[Data extracted from a collection]
++++++++++++++++++++

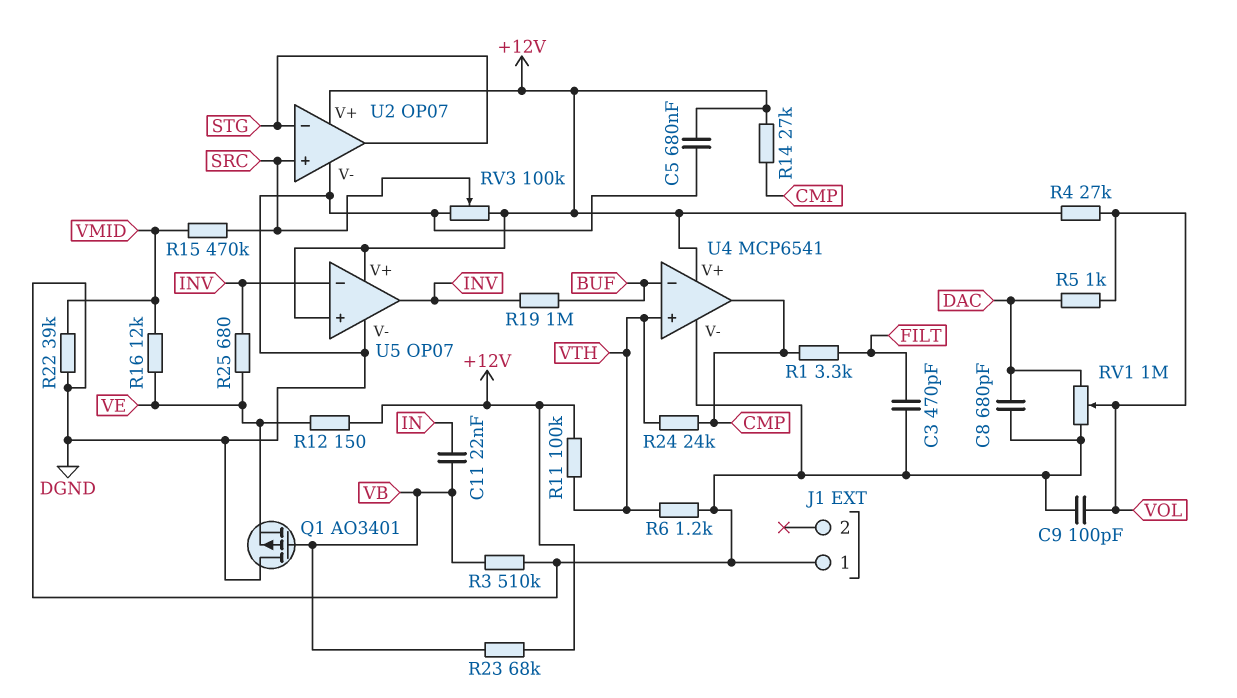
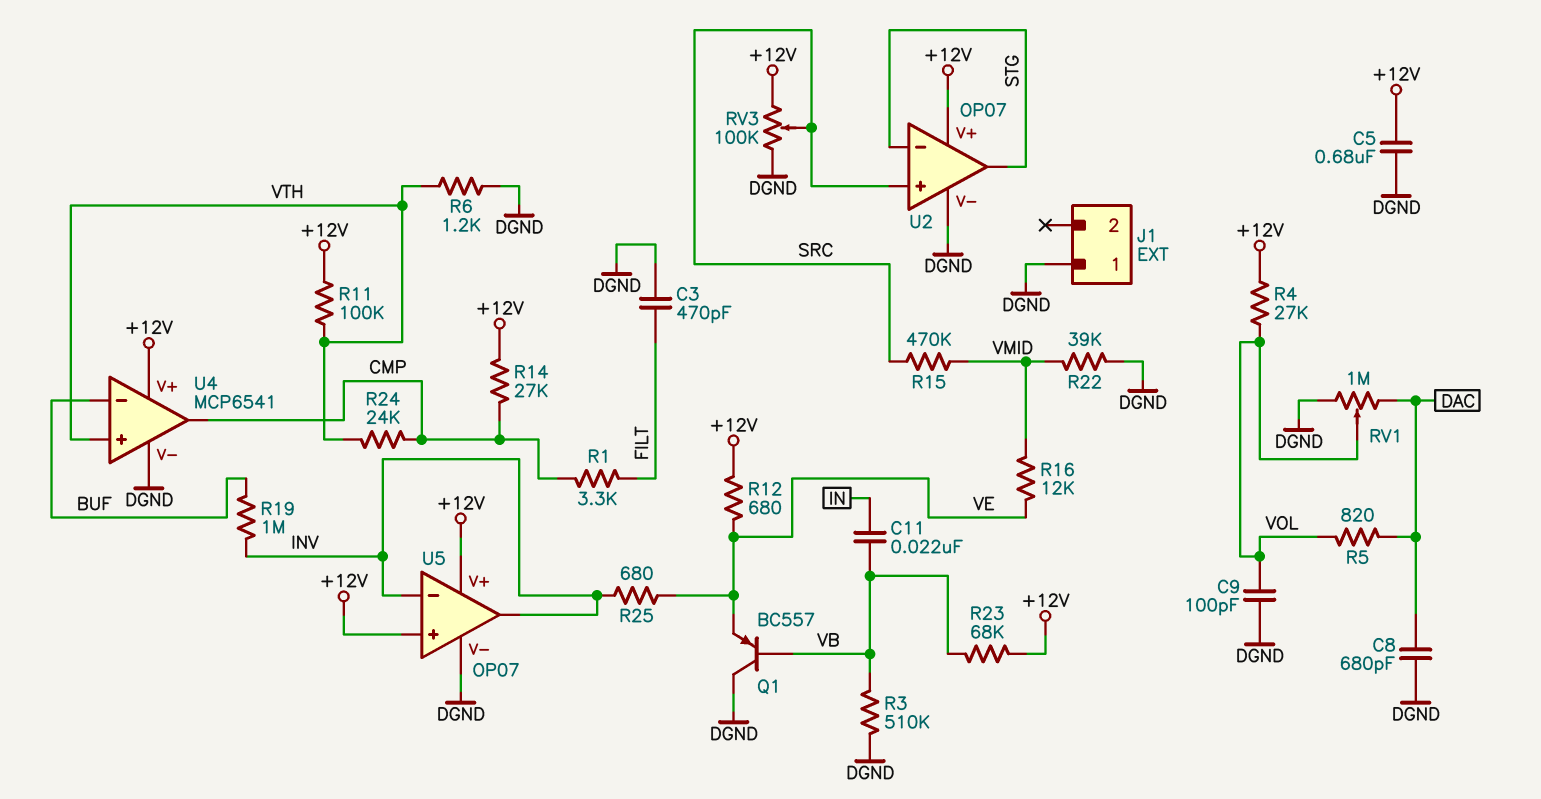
Q1: PMOS AO3401 (G VB, D DGND, S VE) -> PNP BC557 (B VB, C DGND, E VE)
R5: 1k (DAC, VOL) -> 820 (DAC, VOL)
R12: 150 (+12V, VE) -> 680 (+12V, VE)

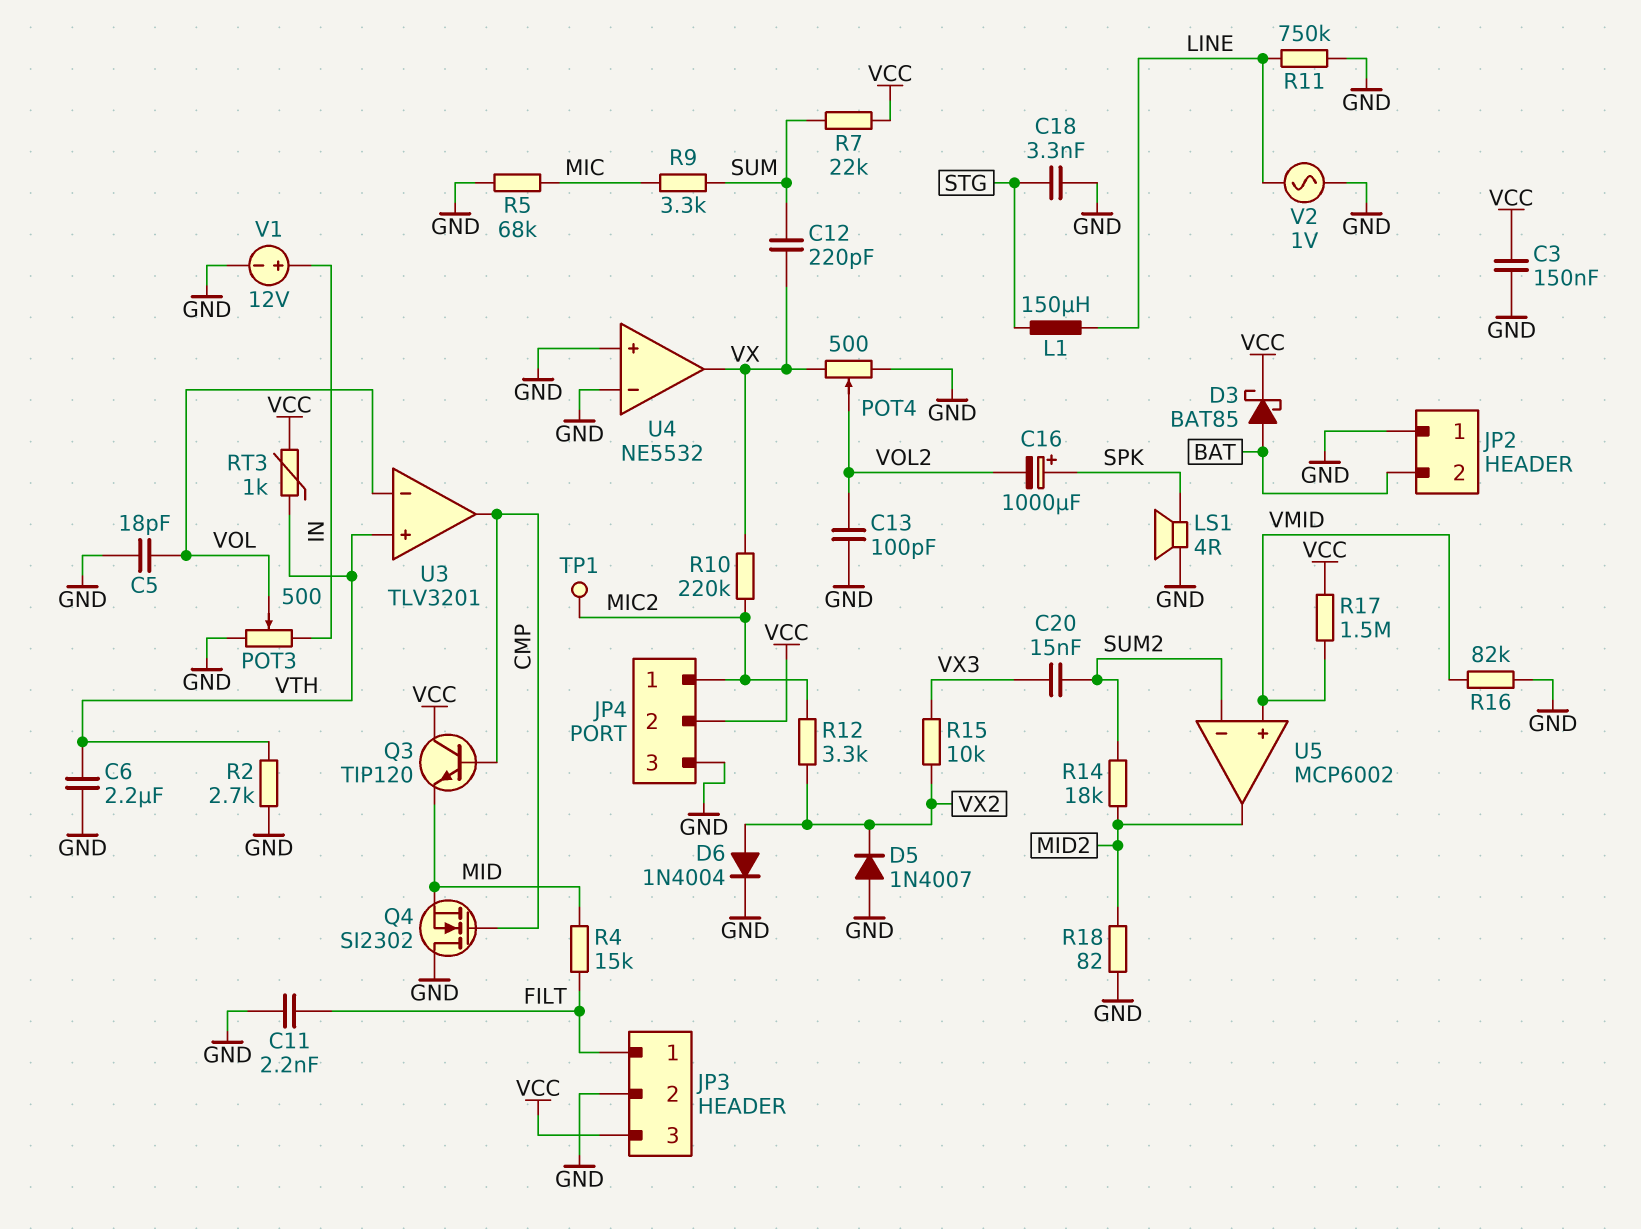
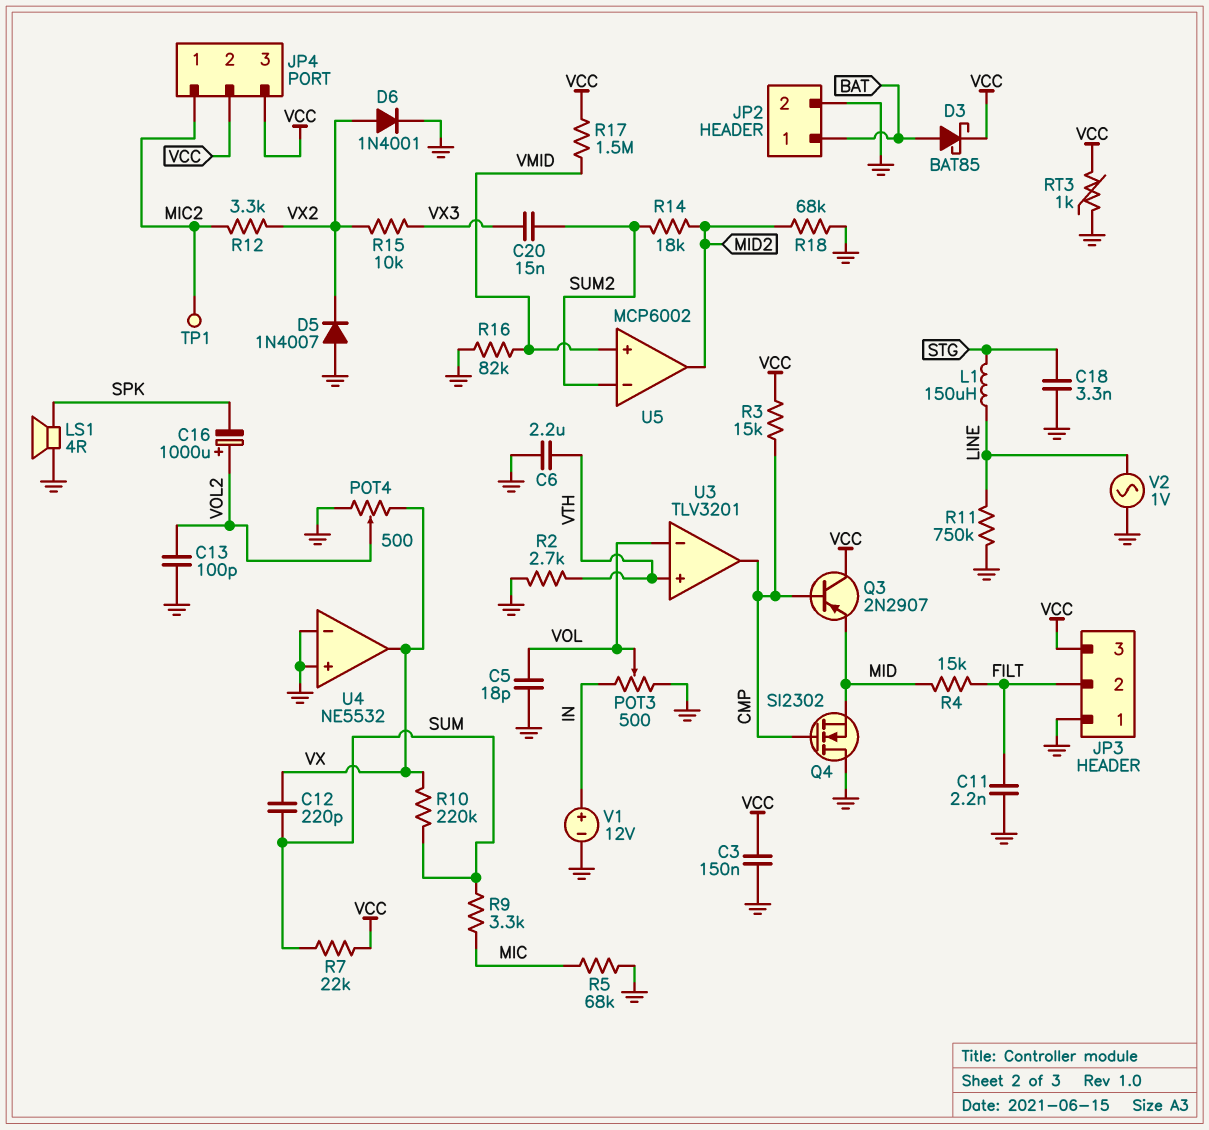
C16: 1000uF (plus SPK, minus VOL2) -> 1000uF (plus VOL2, minus SPK)
D6: diode 1N4004 (A VX2, K GND) -> diode 1N4001 (A VX2, K GND)
JP2 pin 1: GND -> BAT
JP2 pin 2: BAT -> GND
JP3 pin 1: FILT -> GND
JP3 pin 2: GND -> FILT
JP4 pin 3: GND -> VCC
Q3: NPN TIP120 (B CMP, C VCC, E MID) -> PNP 2N2907 (B CMP, C VCC, E MID)
R3: none -> 15k (CMP, VCC)
R10: 220k (MIC2, VX) -> 220k (SUM, VX)
R18: 82 (GND, MID2) -> 68k (GND, MID2)
RT3: 1k (VCC, VTH) -> 1k (GND, VCC)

++++++++++++++++++++

Exercise goal: None of the pictures should be copied, but every record above must be restated in full.

Written response:
Q1: PMOS AO3401 (G VB, D DGND, S VE) -> PNP BC557 (B VB, C DGND, E VE)
R5: 1k (DAC, VOL) -> 820 (DAC, VOL)
R12: 150 (+12V, VE) -> 680 (+12V, VE)

C16: 1000uF (plus SPK, minus VOL2) -> 1000uF (plus VOL2, minus SPK)
D6: diode 1N4004 (A VX2, K GND) -> diode 1N4001 (A VX2, K GND)
JP2 pin 1: GND -> BAT
JP2 pin 2: BAT -> GND
JP3 pin 1: FILT -> GND
JP3 pin 2: GND -> FILT
JP4 pin 3: GND -> VCC
Q3: NPN TIP120 (B CMP, C VCC, E MID) -> PNP 2N2907 (B CMP, C VCC, E MID)
R3: none -> 15k (CMP, VCC)
R10: 220k (MIC2, VX) -> 220k (SUM, VX)
R18: 82 (GND, MID2) -> 68k (GND, MID2)
RT3: 1k (VCC, VTH) -> 1k (GND, VCC)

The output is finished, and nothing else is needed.